Available data: Begin

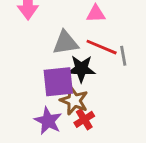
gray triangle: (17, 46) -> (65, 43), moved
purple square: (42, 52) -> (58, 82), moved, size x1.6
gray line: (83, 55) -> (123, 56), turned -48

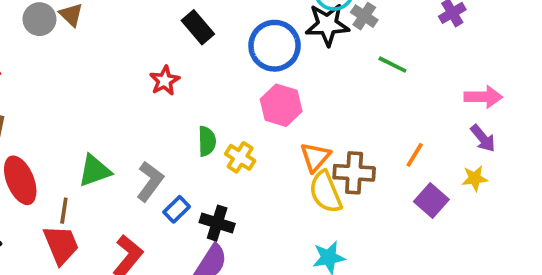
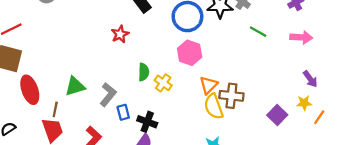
pink arrow: (483, 97) -> (301, 37), moved
orange line: (415, 155) -> (319, 117), moved
blue rectangle: (177, 209) -> (123, 112), turned -63

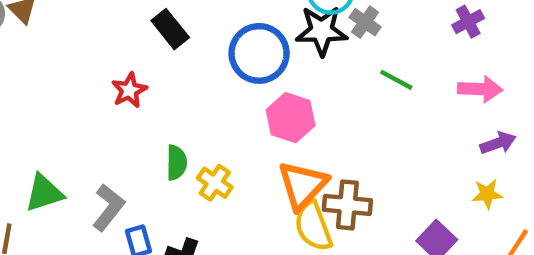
pink hexagon: (190, 53) -> (291, 118), moved
purple arrow: (310, 79) -> (498, 143), moved, turned -72
orange triangle: (209, 85) -> (303, 185), size x1.4
yellow star: (304, 103) -> (487, 194), moved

Available data: End

▶ Exercise brief: No pictures go in the copy. Set down all the data exactly.

▶ Exercise result:
gray triangle: (17, 46) -> (65, 43), moved
purple square: (42, 52) -> (58, 82), moved, size x1.6
gray line: (83, 55) -> (123, 56), turned -48

pink arrow: (483, 97) -> (301, 37), moved
orange line: (415, 155) -> (319, 117), moved
blue rectangle: (177, 209) -> (123, 112), turned -63

pink hexagon: (190, 53) -> (291, 118), moved
purple arrow: (310, 79) -> (498, 143), moved, turned -72
orange triangle: (209, 85) -> (303, 185), size x1.4
yellow star: (304, 103) -> (487, 194), moved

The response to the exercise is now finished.